▶ _DESCRIPTION OF THE TASK_
Exactly and without additions, transcribe the line that contains "(358, 265) = (417, 145): white" and every line after it in the data.

[STUDY MATERIAL Boundary: Start]

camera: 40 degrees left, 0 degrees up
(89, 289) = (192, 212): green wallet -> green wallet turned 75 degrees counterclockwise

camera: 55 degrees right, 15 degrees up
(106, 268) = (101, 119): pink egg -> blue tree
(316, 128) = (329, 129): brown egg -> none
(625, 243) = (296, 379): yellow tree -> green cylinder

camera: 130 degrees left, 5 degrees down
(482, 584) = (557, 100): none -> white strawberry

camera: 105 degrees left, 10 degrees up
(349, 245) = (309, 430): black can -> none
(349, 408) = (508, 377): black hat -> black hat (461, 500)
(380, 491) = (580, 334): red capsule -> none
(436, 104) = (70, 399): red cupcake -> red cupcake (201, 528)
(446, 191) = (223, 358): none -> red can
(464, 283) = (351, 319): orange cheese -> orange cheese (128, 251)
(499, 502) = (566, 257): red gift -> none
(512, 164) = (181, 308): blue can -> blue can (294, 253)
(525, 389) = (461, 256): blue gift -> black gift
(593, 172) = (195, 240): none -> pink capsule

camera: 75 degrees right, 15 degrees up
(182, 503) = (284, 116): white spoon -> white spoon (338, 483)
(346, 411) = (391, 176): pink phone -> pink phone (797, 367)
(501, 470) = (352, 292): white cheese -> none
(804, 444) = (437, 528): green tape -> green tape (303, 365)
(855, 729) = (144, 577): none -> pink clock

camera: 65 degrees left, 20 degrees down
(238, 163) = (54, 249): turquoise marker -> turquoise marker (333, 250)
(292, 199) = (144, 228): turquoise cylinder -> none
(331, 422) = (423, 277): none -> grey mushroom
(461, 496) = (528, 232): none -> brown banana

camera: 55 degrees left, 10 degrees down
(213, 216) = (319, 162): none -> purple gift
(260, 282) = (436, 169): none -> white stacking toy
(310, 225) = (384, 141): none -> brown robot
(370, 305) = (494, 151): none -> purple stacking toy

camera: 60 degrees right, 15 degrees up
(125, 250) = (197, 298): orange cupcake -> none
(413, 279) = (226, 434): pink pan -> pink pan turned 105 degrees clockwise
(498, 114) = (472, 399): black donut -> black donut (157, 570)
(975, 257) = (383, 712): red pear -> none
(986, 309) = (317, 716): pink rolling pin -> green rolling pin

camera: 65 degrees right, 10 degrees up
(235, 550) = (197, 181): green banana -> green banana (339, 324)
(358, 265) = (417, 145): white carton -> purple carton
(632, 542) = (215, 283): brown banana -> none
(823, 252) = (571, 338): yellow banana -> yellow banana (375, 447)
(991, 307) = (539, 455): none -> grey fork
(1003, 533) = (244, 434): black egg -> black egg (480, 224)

[STUDY MATERIAL Boundary: End]

▶ _RESULT_
(358, 265) = (417, 145): white carton -> purple carton
(632, 542) = (215, 283): brown banana -> none
(823, 252) = (571, 338): yellow banana -> yellow banana (375, 447)
(991, 307) = (539, 455): none -> grey fork
(1003, 533) = (244, 434): black egg -> black egg (480, 224)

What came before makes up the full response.